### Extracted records
☆ ☆ ☆
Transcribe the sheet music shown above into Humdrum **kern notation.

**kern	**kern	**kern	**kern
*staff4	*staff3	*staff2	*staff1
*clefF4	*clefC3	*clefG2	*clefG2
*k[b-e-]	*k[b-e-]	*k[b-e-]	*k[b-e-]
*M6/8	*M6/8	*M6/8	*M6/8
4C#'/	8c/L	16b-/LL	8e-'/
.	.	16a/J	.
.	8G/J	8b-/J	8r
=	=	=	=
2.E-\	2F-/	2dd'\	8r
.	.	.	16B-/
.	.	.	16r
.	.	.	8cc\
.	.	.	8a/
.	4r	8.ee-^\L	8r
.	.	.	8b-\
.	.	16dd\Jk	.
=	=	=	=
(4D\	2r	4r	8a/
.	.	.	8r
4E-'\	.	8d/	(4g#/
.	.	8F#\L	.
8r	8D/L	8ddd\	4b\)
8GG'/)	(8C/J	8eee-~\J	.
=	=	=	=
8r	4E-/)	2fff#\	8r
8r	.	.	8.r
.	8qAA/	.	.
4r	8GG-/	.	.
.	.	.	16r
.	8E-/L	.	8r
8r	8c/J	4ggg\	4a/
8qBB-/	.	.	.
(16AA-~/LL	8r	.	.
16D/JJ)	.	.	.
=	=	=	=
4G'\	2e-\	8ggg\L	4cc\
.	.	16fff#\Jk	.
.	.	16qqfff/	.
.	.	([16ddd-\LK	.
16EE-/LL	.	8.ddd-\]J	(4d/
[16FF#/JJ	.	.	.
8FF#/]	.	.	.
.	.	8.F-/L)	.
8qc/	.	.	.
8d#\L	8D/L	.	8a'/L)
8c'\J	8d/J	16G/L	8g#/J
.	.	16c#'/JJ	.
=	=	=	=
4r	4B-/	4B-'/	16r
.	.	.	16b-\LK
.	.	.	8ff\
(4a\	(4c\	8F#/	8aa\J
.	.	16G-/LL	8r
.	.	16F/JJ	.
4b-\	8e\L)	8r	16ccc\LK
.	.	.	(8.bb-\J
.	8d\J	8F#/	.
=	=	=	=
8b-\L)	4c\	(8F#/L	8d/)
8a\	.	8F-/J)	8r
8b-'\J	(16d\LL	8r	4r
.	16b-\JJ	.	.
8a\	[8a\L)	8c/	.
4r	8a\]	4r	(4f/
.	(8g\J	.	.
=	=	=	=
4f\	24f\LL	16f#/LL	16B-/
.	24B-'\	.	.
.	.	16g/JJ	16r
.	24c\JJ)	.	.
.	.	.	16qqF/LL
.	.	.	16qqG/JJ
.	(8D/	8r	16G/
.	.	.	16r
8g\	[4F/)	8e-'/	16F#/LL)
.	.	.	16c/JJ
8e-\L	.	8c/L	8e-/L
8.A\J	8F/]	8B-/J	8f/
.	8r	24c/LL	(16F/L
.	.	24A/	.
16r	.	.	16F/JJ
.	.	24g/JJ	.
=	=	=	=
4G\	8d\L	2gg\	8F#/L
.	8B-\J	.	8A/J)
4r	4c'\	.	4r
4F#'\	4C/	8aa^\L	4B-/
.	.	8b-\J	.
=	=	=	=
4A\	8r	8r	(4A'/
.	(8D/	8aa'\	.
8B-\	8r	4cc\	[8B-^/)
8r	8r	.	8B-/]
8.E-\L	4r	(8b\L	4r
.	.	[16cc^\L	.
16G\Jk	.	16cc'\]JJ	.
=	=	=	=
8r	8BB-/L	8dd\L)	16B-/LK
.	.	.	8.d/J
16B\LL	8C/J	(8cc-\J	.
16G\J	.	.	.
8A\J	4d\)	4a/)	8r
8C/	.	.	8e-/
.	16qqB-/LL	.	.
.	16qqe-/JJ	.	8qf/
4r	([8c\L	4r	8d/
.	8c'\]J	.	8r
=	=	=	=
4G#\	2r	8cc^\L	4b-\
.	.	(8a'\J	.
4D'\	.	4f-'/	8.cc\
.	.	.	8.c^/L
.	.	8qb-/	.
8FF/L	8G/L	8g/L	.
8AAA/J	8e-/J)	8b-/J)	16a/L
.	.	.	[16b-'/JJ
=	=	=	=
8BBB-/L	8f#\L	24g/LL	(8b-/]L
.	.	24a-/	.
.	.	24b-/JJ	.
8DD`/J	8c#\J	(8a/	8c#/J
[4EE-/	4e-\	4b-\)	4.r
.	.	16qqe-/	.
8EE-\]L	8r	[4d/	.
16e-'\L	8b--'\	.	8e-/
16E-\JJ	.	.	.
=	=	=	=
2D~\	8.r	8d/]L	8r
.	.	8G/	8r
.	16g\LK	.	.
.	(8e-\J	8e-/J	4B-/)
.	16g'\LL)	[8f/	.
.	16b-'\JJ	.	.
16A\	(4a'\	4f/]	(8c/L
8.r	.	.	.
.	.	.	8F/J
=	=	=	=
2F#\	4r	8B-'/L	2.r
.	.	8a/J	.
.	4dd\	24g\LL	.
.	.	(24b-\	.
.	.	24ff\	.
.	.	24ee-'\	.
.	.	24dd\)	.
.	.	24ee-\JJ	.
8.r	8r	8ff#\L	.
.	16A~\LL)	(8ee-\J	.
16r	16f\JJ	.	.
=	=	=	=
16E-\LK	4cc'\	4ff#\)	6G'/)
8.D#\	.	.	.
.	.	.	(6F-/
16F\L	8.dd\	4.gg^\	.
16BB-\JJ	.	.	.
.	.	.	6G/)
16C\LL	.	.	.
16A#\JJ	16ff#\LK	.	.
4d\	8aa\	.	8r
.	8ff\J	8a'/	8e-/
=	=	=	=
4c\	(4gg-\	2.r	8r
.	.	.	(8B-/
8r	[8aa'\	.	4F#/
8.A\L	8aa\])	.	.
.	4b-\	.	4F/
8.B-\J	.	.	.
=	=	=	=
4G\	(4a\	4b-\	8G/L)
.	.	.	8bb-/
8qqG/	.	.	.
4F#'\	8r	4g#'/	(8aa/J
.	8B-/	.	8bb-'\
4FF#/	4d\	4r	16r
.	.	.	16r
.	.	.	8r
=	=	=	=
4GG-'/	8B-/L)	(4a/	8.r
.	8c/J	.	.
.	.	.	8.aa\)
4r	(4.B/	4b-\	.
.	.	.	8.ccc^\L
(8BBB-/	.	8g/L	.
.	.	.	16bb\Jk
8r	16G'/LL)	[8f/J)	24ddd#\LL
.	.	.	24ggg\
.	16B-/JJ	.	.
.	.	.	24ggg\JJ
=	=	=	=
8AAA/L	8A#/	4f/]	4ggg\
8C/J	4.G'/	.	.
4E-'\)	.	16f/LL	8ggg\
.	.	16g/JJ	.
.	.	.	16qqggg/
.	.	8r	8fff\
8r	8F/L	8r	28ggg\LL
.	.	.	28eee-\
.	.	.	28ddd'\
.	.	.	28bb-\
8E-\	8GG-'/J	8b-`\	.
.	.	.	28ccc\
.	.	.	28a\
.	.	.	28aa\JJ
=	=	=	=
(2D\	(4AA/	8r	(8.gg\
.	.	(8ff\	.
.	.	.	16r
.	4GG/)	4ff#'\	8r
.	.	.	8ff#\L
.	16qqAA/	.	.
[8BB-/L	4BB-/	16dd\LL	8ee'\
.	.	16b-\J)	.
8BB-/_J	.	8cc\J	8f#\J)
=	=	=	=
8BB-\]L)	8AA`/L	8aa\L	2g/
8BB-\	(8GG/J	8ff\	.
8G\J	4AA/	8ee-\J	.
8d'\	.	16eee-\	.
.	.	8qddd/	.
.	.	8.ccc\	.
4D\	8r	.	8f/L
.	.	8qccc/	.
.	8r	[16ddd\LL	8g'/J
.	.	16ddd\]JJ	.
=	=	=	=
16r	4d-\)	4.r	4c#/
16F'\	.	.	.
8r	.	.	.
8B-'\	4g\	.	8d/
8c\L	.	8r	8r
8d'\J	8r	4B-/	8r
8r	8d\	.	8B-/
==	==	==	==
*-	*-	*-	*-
☆ ☆ ☆
### TASK
Find each line in the listing above that contains the string "kern" and copy those lines out. Count only matches with the same capitalization.

### WRITTEN RESPONSE
Transcribe the sheet music shown above into Humdrum **kern notation.
**kern	**kern	**kern	**kern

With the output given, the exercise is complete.